> DESCRIPTION OF THE TASK:
Determine how many lines of the material below contain "tree". Report only that figure.

(EXTRACTED RECORDS Opens)

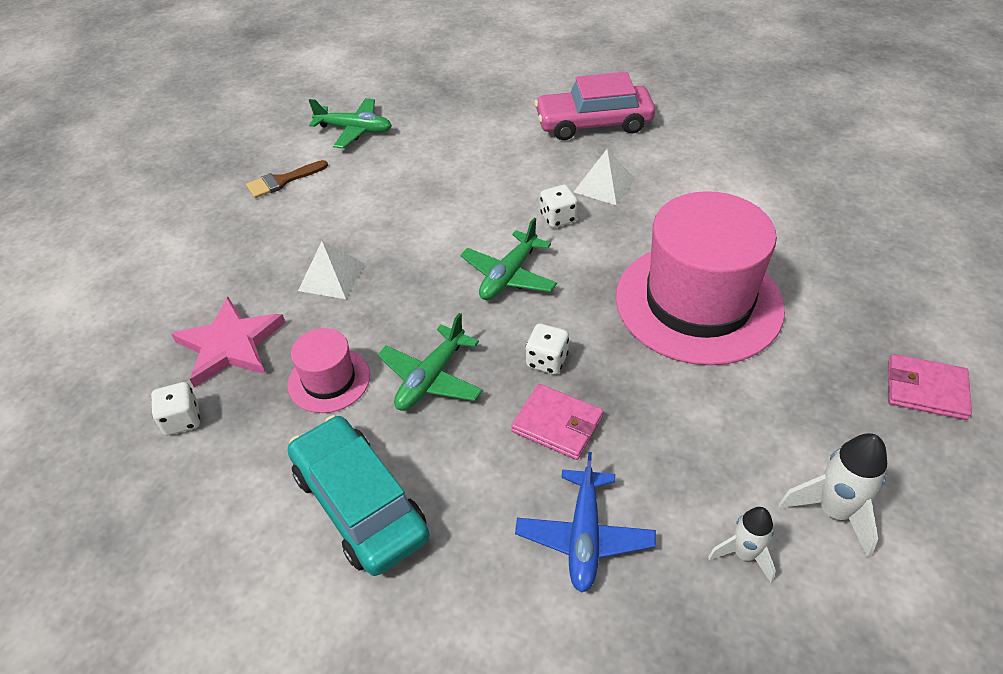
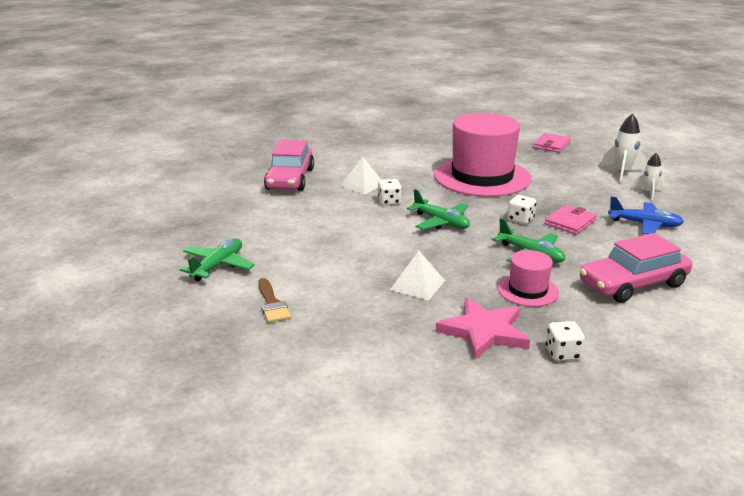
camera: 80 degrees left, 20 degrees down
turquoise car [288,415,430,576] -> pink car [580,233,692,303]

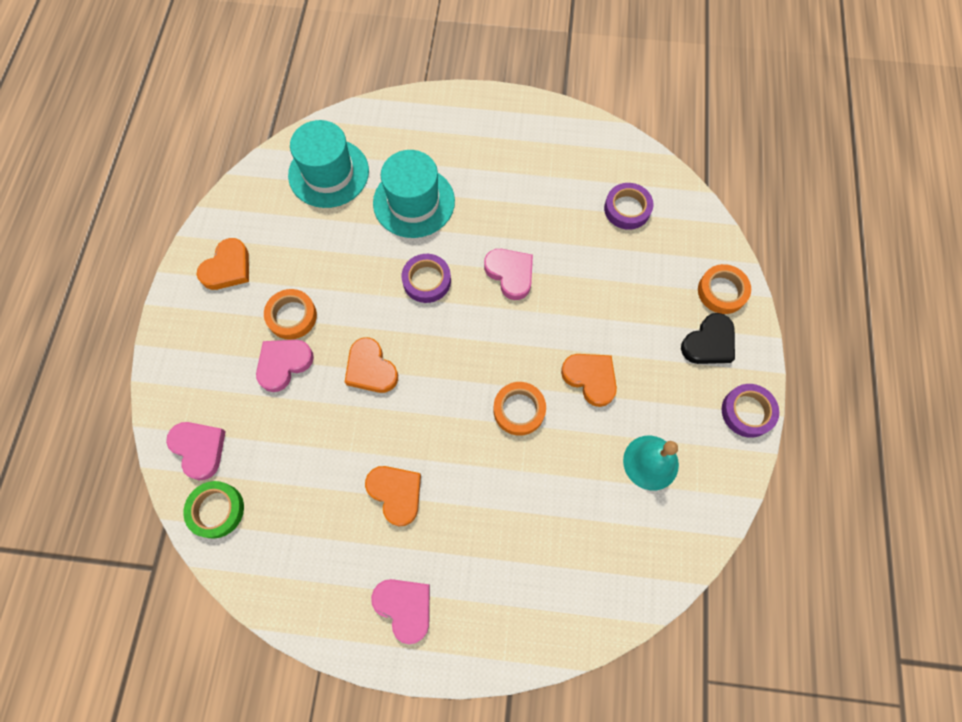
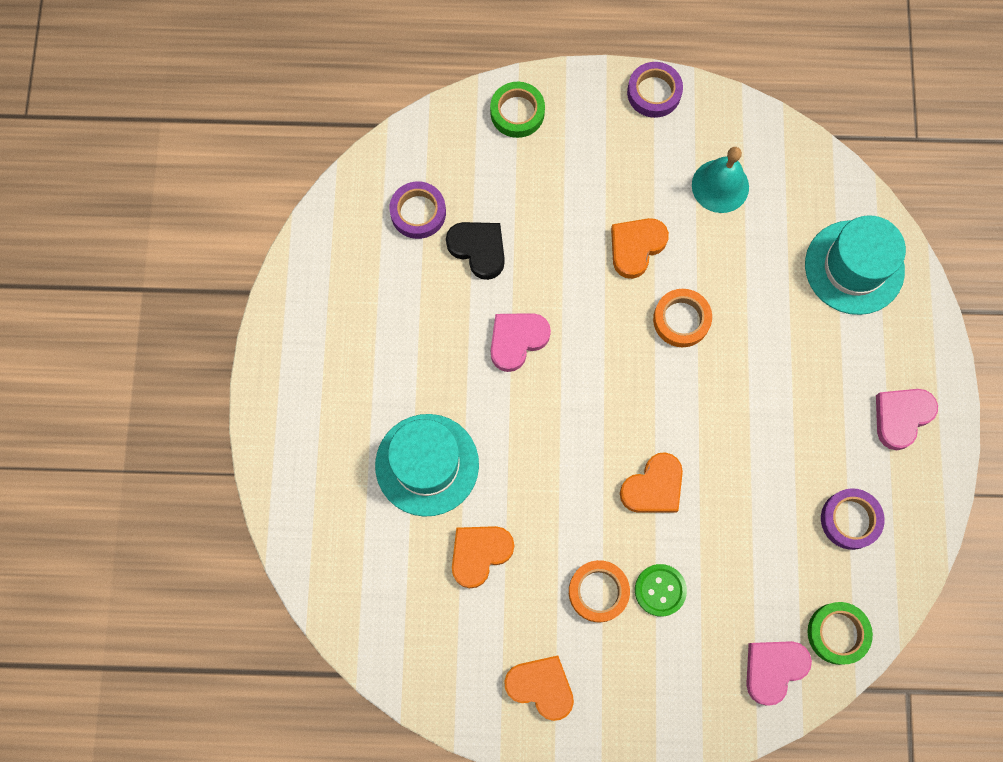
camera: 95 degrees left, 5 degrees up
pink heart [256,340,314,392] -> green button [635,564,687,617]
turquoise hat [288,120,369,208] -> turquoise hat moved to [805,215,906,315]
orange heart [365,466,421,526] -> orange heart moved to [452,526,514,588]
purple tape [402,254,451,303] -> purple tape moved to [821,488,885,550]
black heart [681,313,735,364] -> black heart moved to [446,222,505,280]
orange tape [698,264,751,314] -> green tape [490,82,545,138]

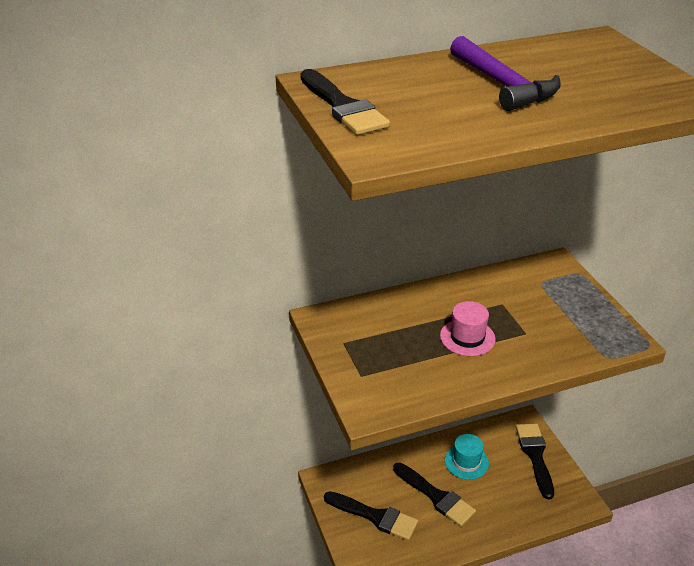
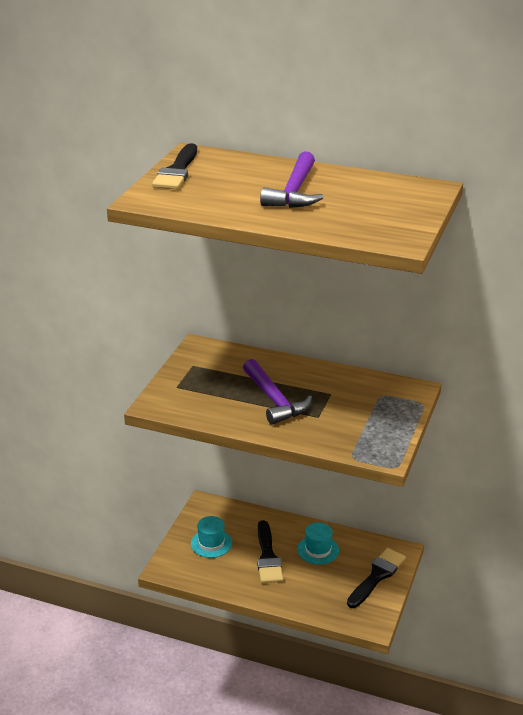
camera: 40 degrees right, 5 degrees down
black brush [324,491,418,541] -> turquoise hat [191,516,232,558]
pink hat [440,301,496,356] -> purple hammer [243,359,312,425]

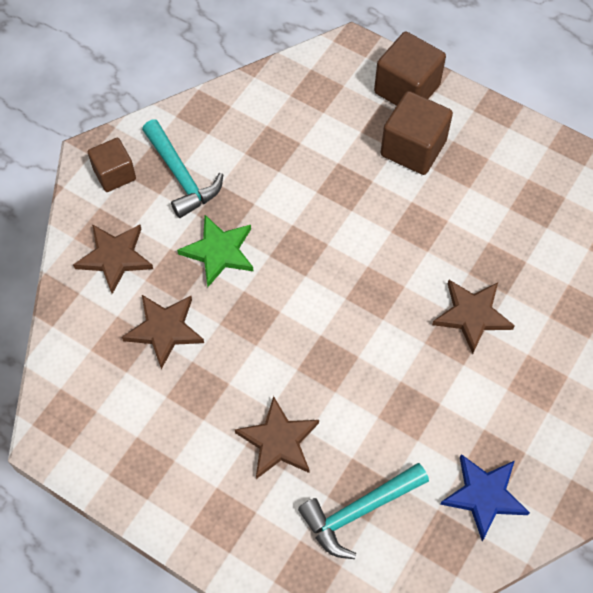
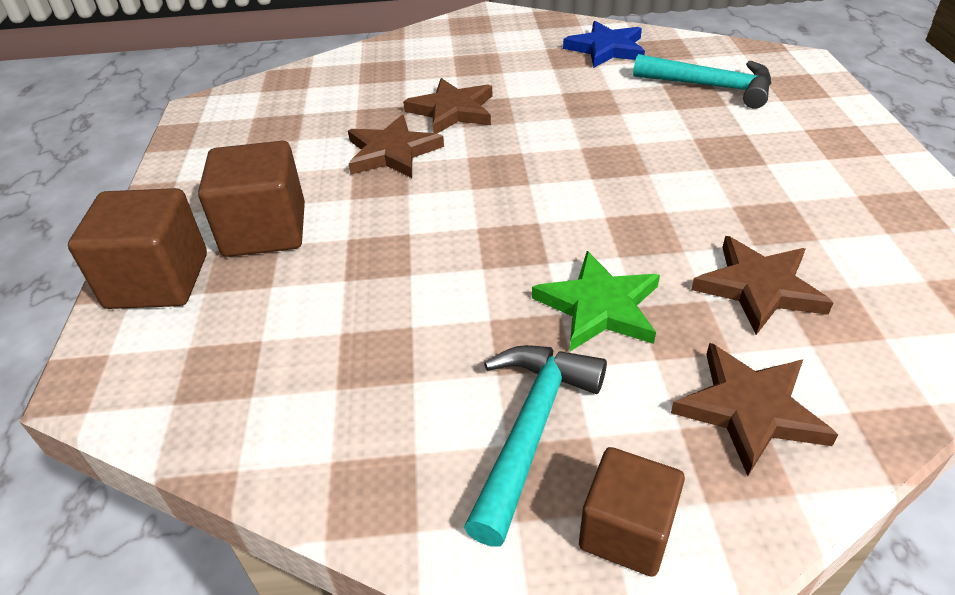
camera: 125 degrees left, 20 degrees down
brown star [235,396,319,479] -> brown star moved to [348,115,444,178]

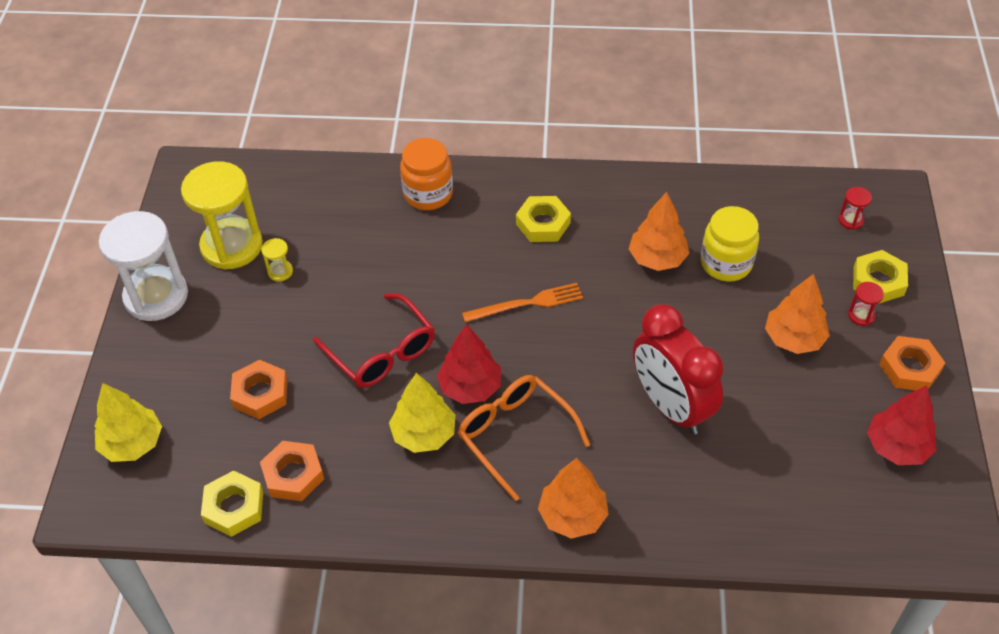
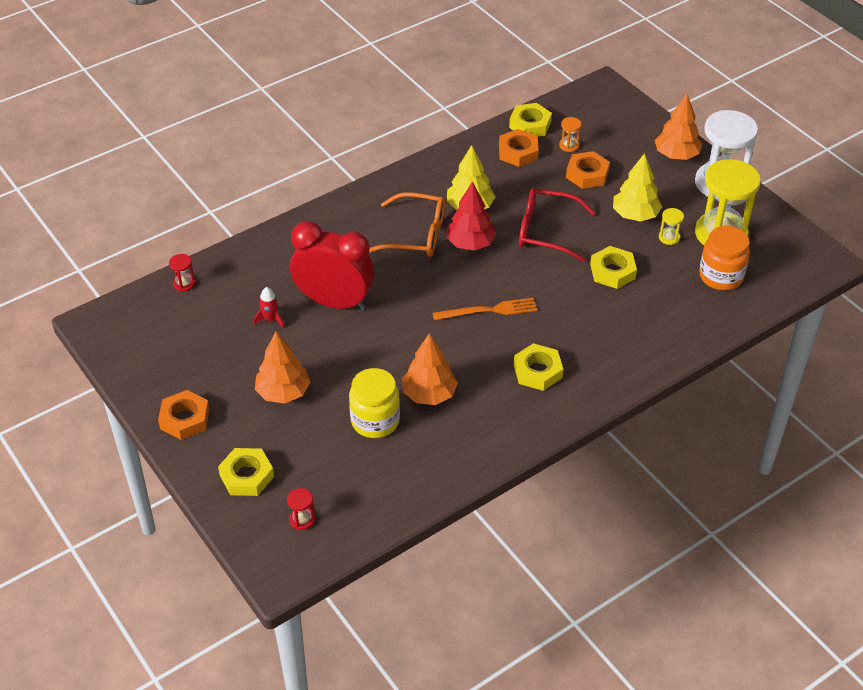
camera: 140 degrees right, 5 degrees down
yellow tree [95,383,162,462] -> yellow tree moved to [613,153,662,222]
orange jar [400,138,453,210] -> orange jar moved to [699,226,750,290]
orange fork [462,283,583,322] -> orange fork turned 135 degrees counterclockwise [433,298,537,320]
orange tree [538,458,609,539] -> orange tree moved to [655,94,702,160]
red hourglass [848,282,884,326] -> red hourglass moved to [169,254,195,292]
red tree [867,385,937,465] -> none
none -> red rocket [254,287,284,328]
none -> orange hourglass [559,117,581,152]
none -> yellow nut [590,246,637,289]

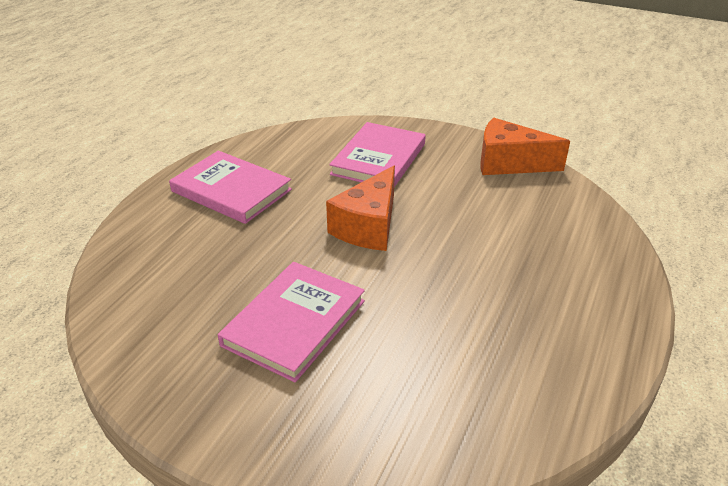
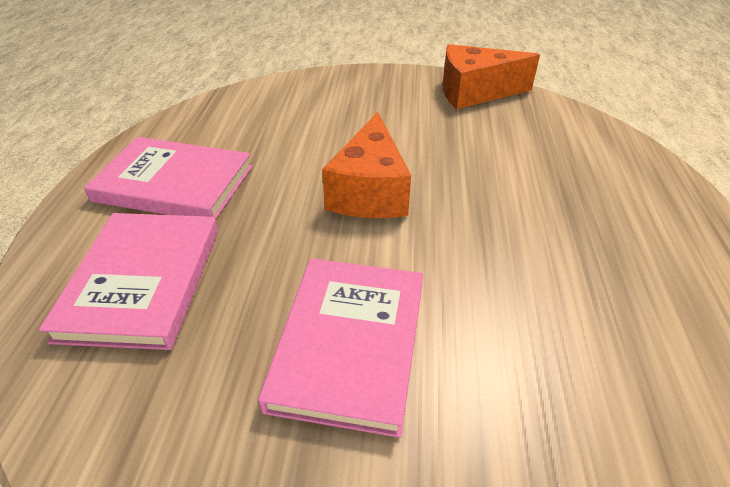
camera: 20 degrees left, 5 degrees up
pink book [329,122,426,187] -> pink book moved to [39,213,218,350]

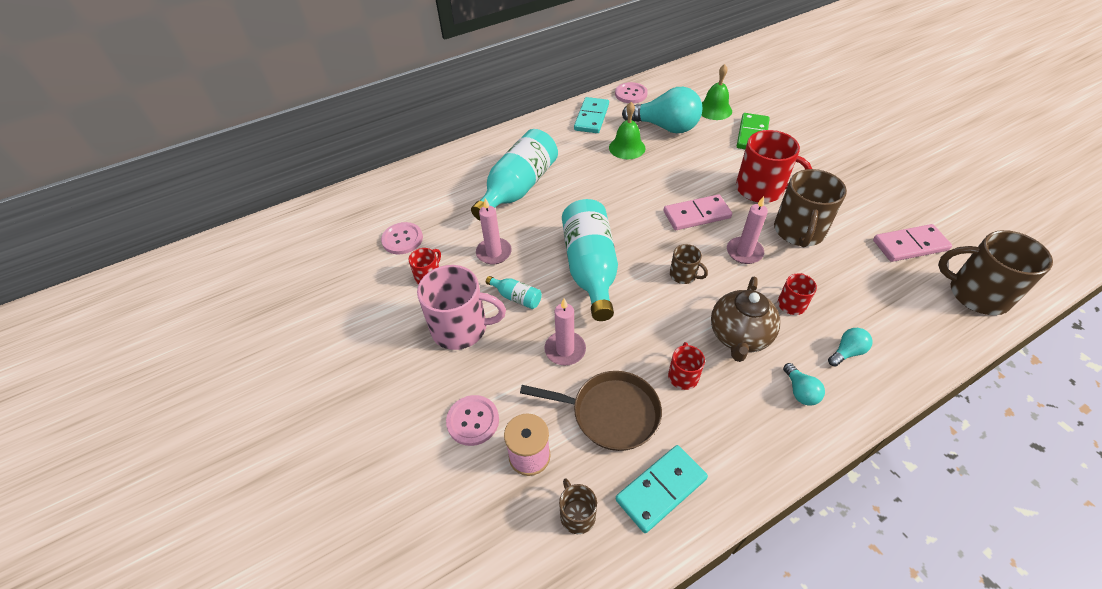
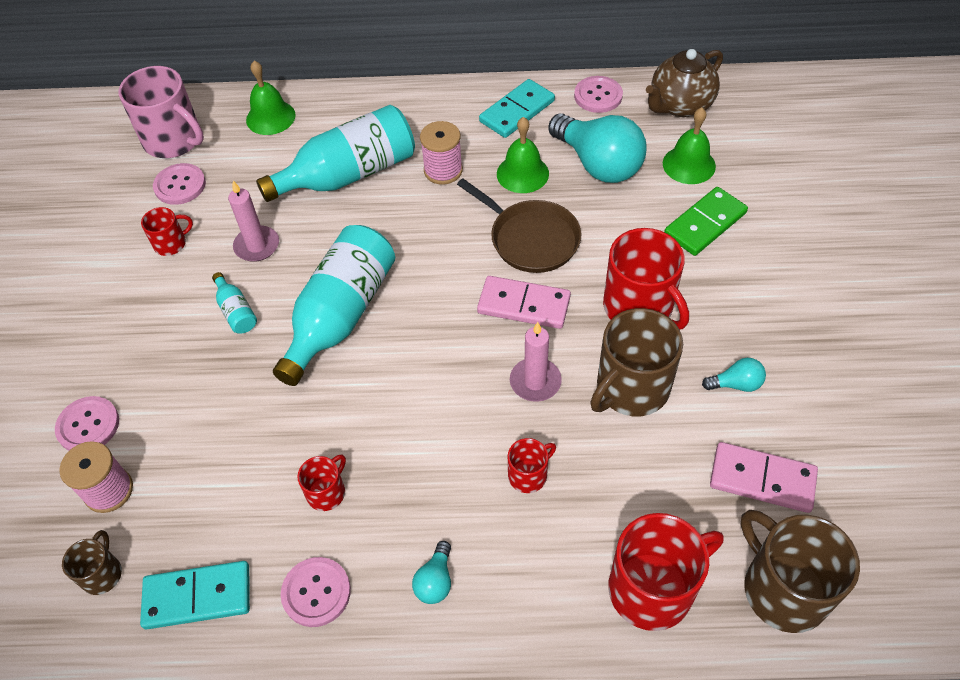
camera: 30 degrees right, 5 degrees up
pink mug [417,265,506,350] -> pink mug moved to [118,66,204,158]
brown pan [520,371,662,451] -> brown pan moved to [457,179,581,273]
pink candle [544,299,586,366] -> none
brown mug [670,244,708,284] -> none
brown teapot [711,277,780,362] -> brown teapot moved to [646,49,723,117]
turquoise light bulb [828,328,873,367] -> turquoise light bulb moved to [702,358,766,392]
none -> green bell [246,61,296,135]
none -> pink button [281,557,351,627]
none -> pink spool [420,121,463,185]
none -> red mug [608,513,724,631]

(EXTRACTED RECORDS Closes)

> SOLUTION TO THIS EXERCISE:
3